* [DATA SHOWN]:
_ _ _ _ _

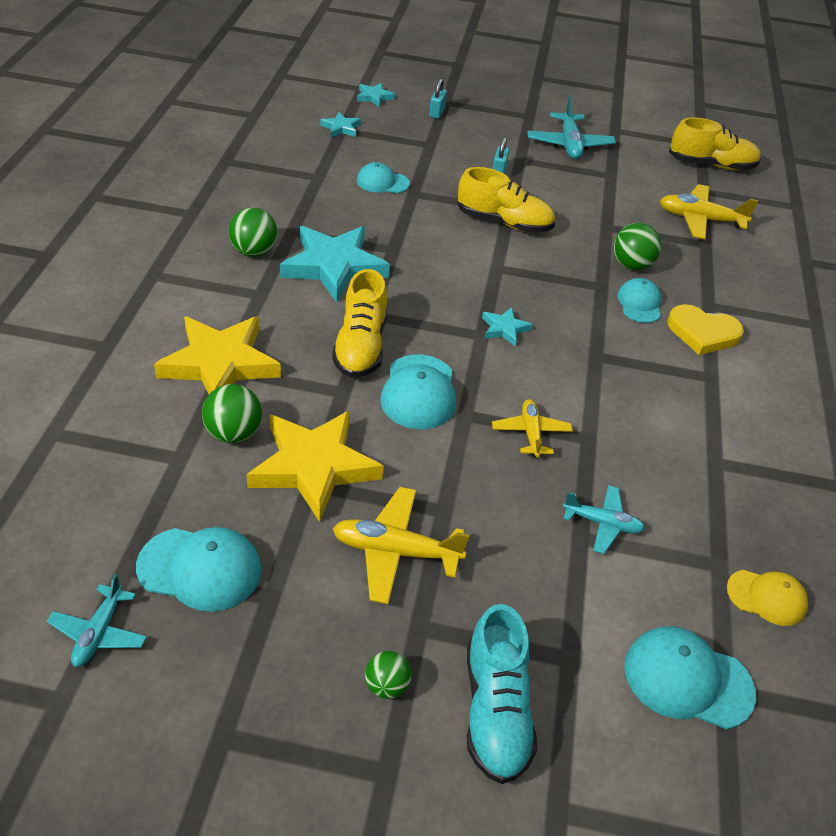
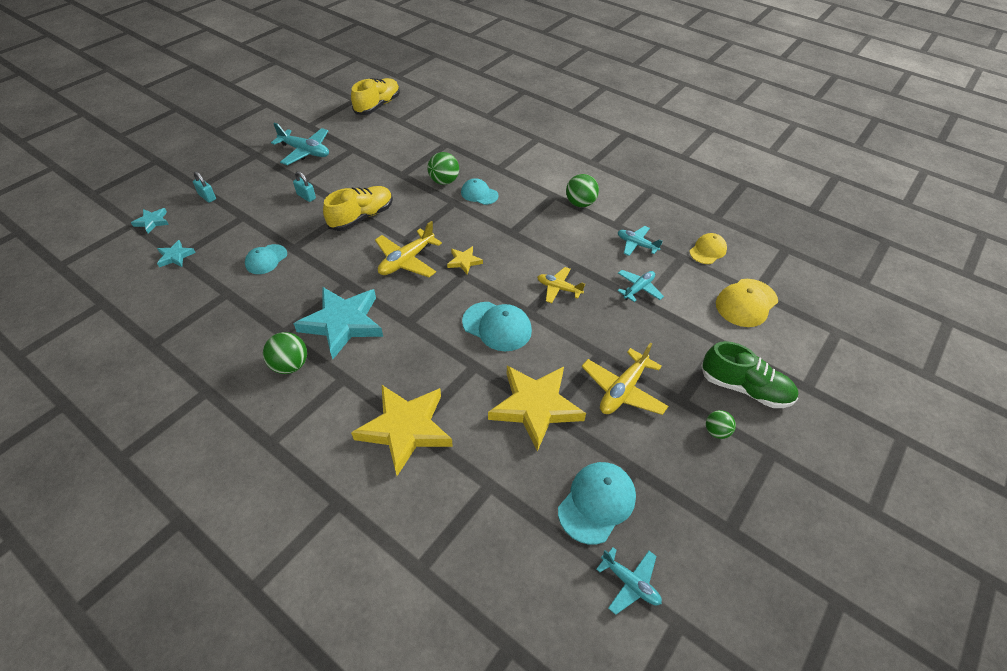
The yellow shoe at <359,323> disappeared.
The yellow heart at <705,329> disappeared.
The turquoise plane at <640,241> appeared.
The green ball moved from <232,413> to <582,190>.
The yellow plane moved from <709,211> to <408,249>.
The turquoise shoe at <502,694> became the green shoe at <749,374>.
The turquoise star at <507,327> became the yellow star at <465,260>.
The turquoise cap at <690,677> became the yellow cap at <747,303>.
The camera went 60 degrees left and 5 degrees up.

_ _ _ _ _

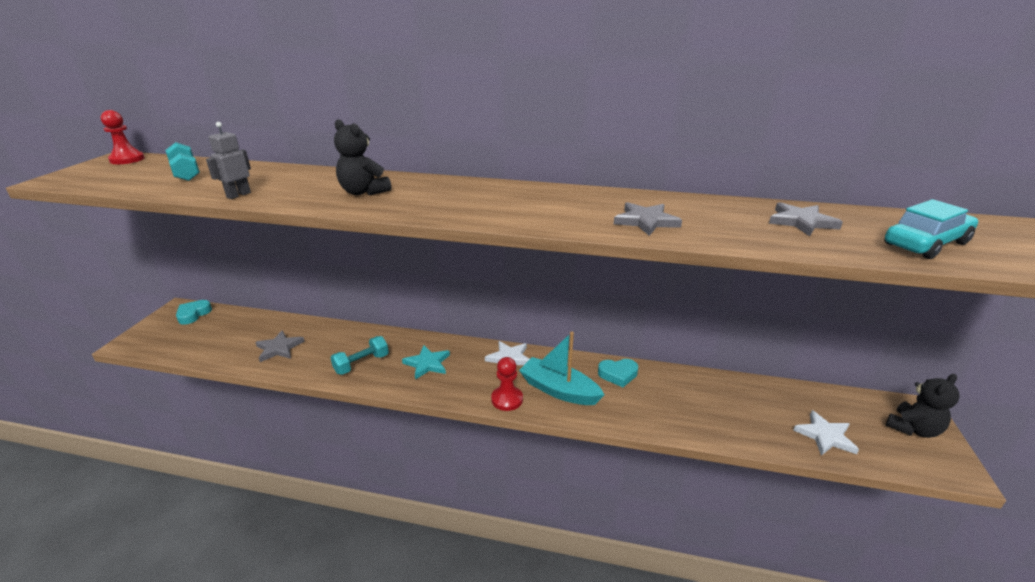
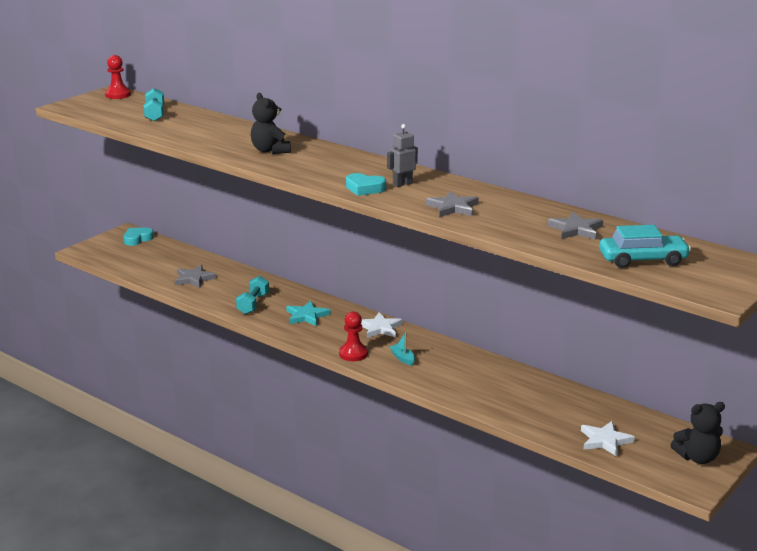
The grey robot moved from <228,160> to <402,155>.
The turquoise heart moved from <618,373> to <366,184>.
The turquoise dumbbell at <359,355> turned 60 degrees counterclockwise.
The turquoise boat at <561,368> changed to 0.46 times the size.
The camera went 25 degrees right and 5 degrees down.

_ _ _ _ _

* [REQUIRED WORK]: From the entries above, return exactly the line containing "The yellow heart at <705,329> disappeared.", the line containing "The camera went 60", and all lines between, and nothing else.

* [RESULT]:
The yellow heart at <705,329> disappeared.
The turquoise plane at <640,241> appeared.
The green ball moved from <232,413> to <582,190>.
The yellow plane moved from <709,211> to <408,249>.
The turquoise shoe at <502,694> became the green shoe at <749,374>.
The turquoise star at <507,327> became the yellow star at <465,260>.
The turquoise cap at <690,677> became the yellow cap at <747,303>.
The camera went 60 degrees left and 5 degrees up.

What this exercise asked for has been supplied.